SUPPLIED RECORDS section start
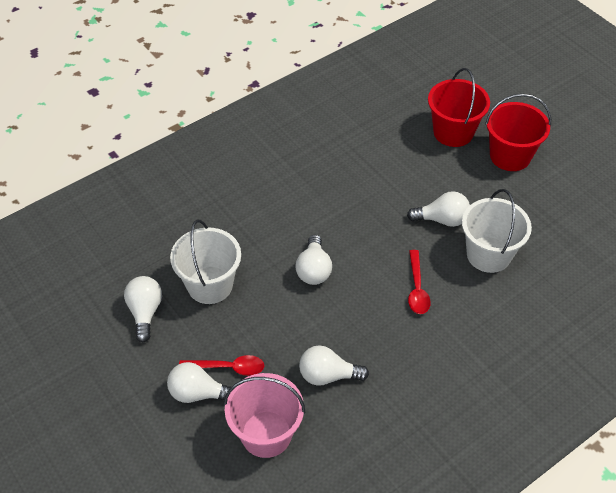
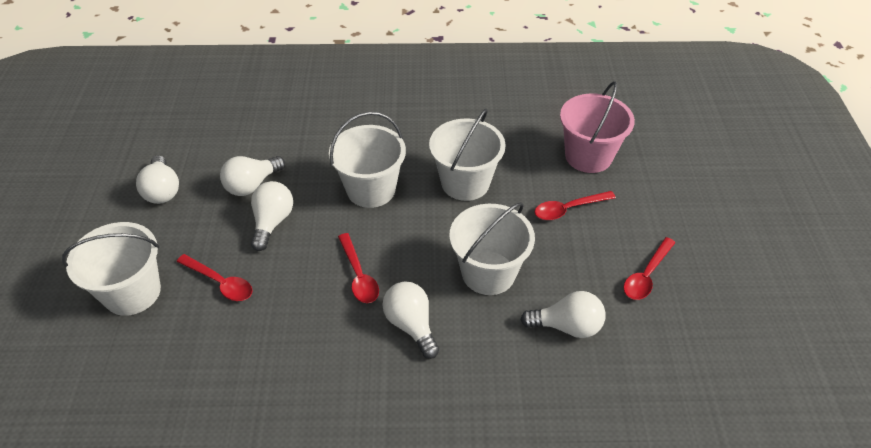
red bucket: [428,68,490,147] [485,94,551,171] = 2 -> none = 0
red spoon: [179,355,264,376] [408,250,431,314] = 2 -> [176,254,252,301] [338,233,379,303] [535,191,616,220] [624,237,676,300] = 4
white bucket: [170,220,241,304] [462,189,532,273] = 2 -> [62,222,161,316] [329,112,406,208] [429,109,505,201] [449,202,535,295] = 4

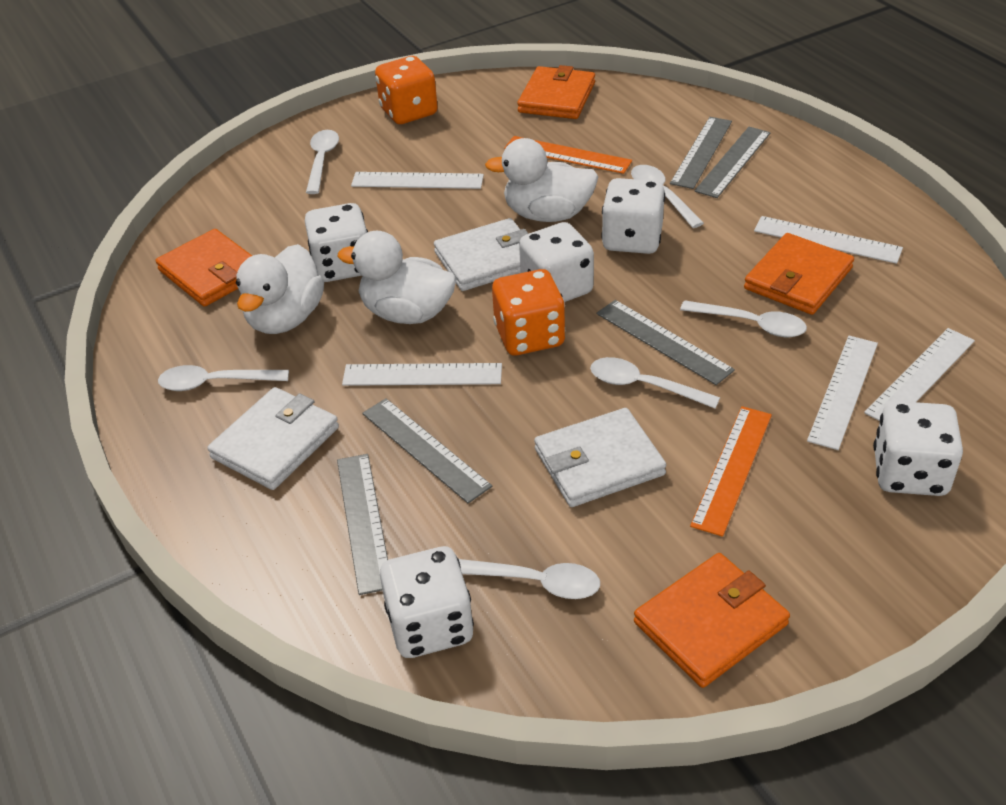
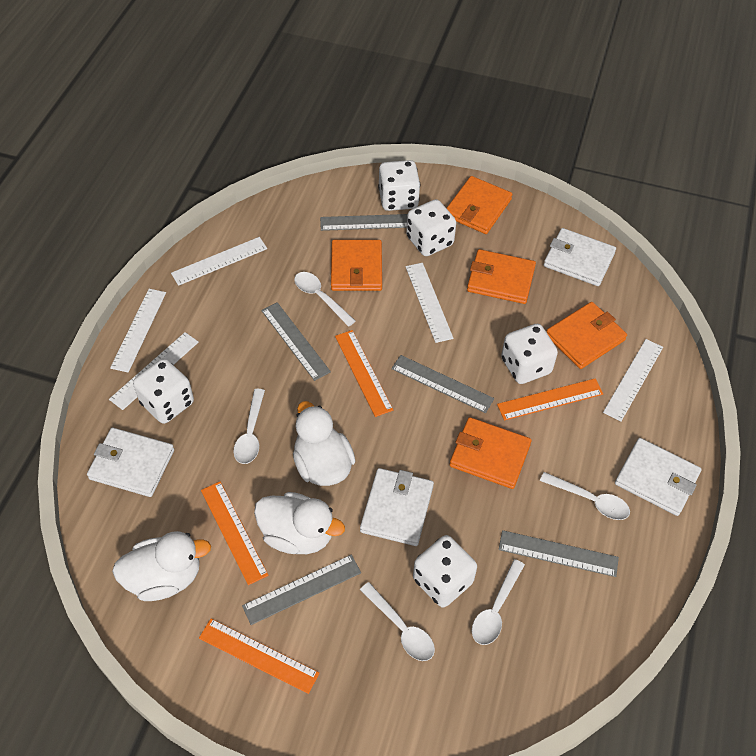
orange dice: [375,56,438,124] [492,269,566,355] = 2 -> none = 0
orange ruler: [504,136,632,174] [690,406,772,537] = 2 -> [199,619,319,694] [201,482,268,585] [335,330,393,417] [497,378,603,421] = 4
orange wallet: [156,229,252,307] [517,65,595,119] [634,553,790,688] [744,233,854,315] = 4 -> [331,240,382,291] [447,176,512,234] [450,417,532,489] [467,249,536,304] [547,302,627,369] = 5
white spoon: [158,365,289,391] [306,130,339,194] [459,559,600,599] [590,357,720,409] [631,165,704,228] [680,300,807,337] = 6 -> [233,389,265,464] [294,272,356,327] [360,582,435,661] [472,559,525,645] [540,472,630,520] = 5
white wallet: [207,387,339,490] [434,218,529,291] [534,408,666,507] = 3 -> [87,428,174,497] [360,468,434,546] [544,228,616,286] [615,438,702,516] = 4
SUPPLIED RECORDS section end
**ASSIGNMENT:** Exact copy, no pictures: reproduce every entry shown above.

**ANSWER FOR THE TASK:**
red bucket: [428,68,490,147] [485,94,551,171] = 2 -> none = 0
red spoon: [179,355,264,376] [408,250,431,314] = 2 -> [176,254,252,301] [338,233,379,303] [535,191,616,220] [624,237,676,300] = 4
white bucket: [170,220,241,304] [462,189,532,273] = 2 -> [62,222,161,316] [329,112,406,208] [429,109,505,201] [449,202,535,295] = 4

orange dice: [375,56,438,124] [492,269,566,355] = 2 -> none = 0
orange ruler: [504,136,632,174] [690,406,772,537] = 2 -> [199,619,319,694] [201,482,268,585] [335,330,393,417] [497,378,603,421] = 4
orange wallet: [156,229,252,307] [517,65,595,119] [634,553,790,688] [744,233,854,315] = 4 -> [331,240,382,291] [447,176,512,234] [450,417,532,489] [467,249,536,304] [547,302,627,369] = 5
white spoon: [158,365,289,391] [306,130,339,194] [459,559,600,599] [590,357,720,409] [631,165,704,228] [680,300,807,337] = 6 -> [233,389,265,464] [294,272,356,327] [360,582,435,661] [472,559,525,645] [540,472,630,520] = 5
white wallet: [207,387,339,490] [434,218,529,291] [534,408,666,507] = 3 -> [87,428,174,497] [360,468,434,546] [544,228,616,286] [615,438,702,516] = 4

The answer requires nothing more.